(Beginning of Material shown)

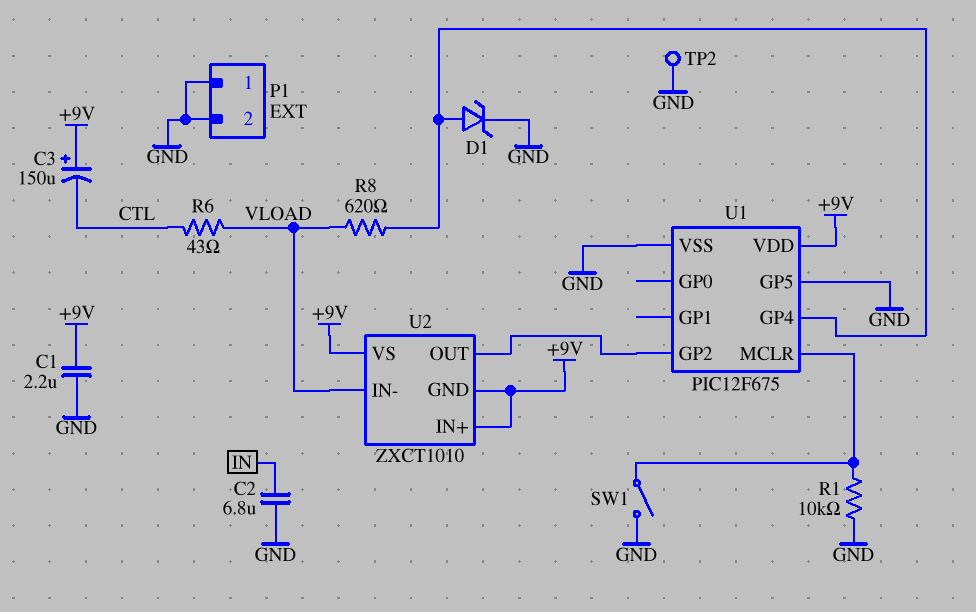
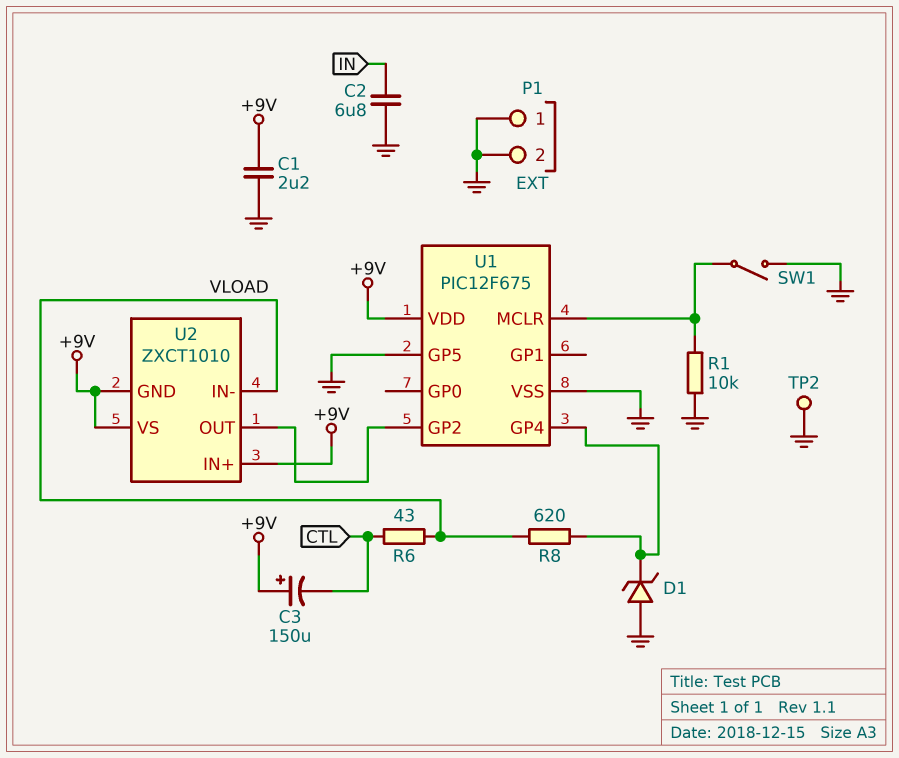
D1: zener (A U1/GP4, K GND) -> zener (A GND, K U1/GP4)

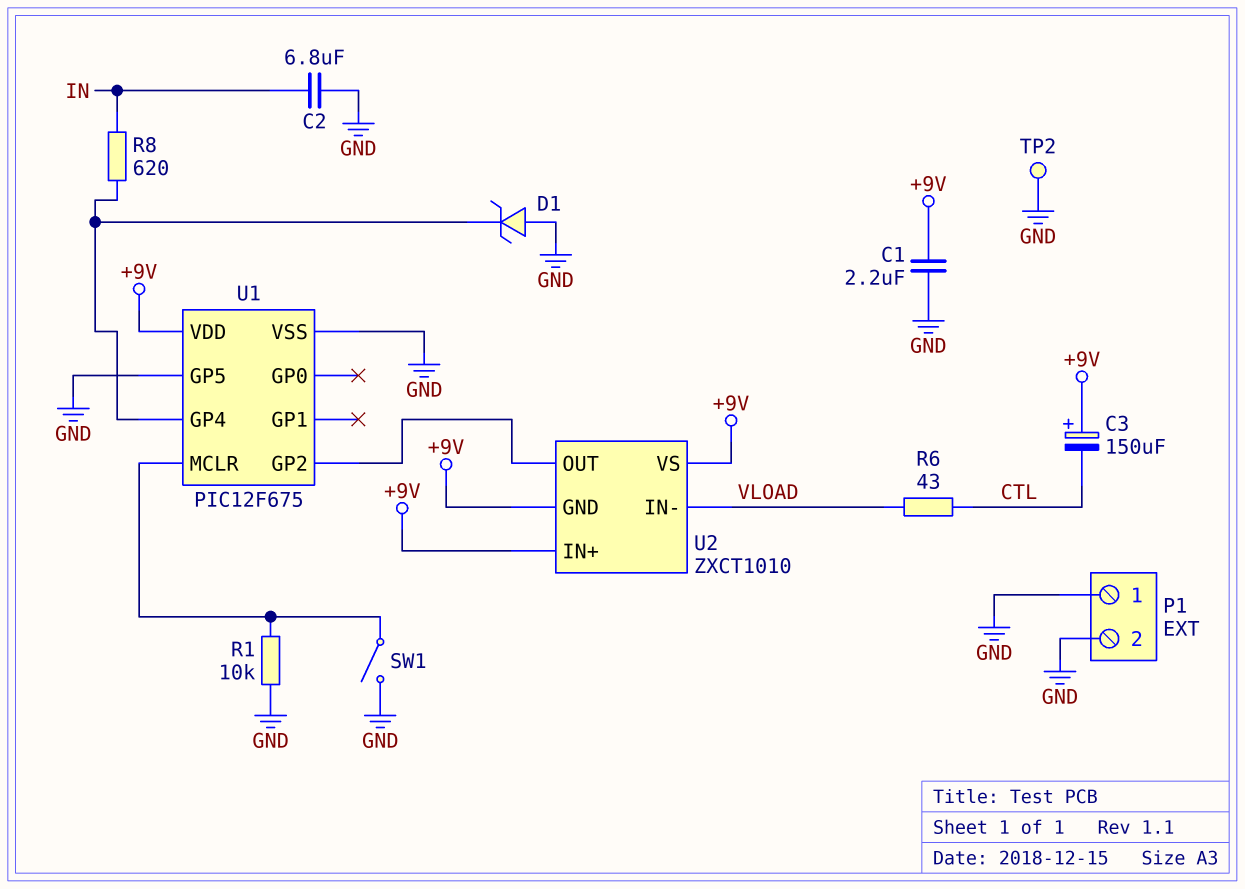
R8: 620 (U1/GP4, VLOAD) -> 620 (IN, U1/GP4)

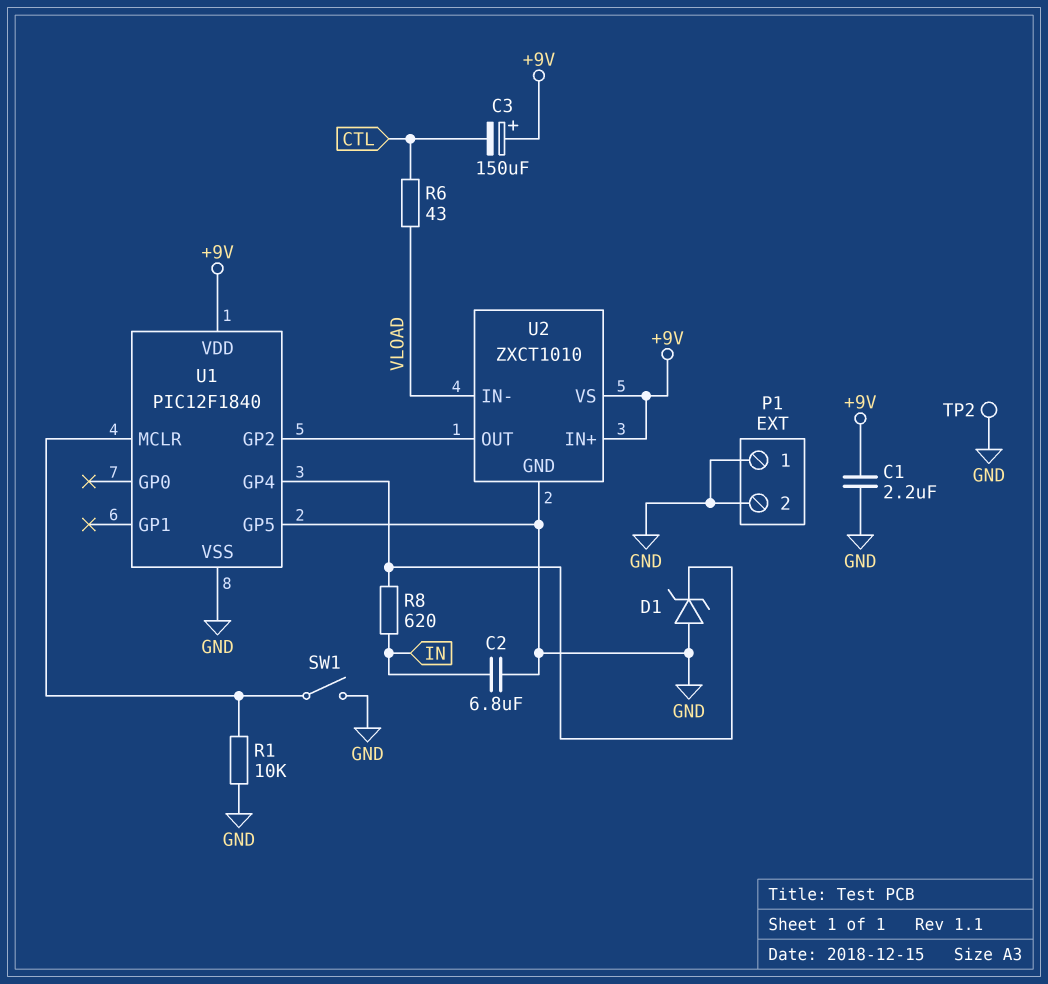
U1: PIC12F675 -> PIC12F1840
U2 pin GND: +9V -> GND

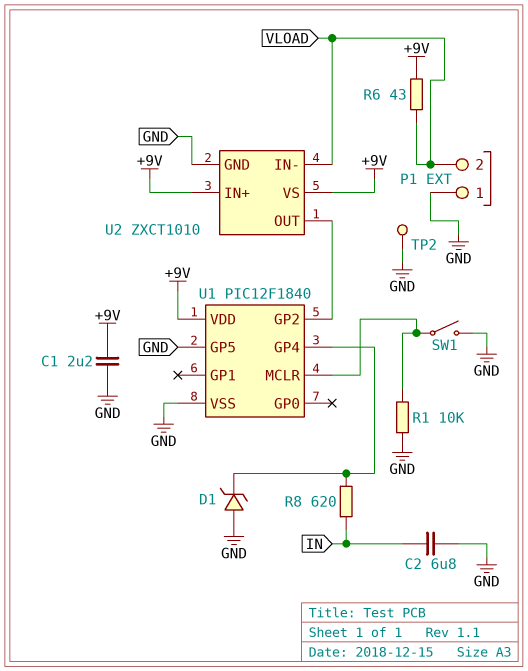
C3: 150uF (plus +9V, minus CTL) -> none
P1 pin 2: GND -> VLOAD
R6: 43 (CTL, VLOAD) -> 43 (+9V, VLOAD)

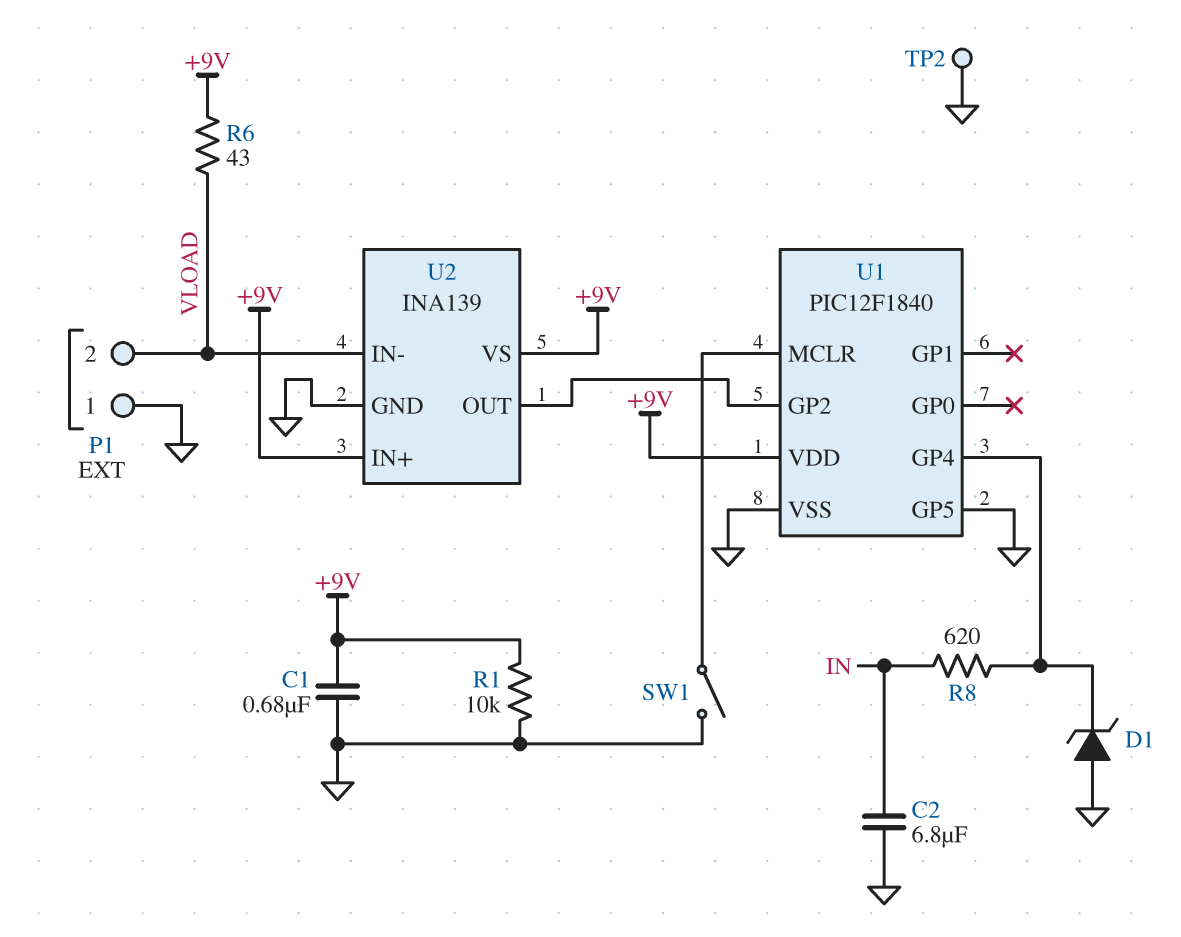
C1: 2.2uF (+9V, GND) -> 680nF (+9V, GND)
R1: 10k (GND, U1/MCLR) -> 10k (+9V, GND)
U2: ZXCT1010 -> INA139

(End of Material shown)

Task description:
The records above are to be reproduced exactly; the pictures are to be left out.

Response area:
D1: zener (A U1/GP4, K GND) -> zener (A GND, K U1/GP4)

R8: 620 (U1/GP4, VLOAD) -> 620 (IN, U1/GP4)

U1: PIC12F675 -> PIC12F1840
U2 pin GND: +9V -> GND

C3: 150uF (plus +9V, minus CTL) -> none
P1 pin 2: GND -> VLOAD
R6: 43 (CTL, VLOAD) -> 43 (+9V, VLOAD)

C1: 2.2uF (+9V, GND) -> 680nF (+9V, GND)
R1: 10k (GND, U1/MCLR) -> 10k (+9V, GND)
U2: ZXCT1010 -> INA139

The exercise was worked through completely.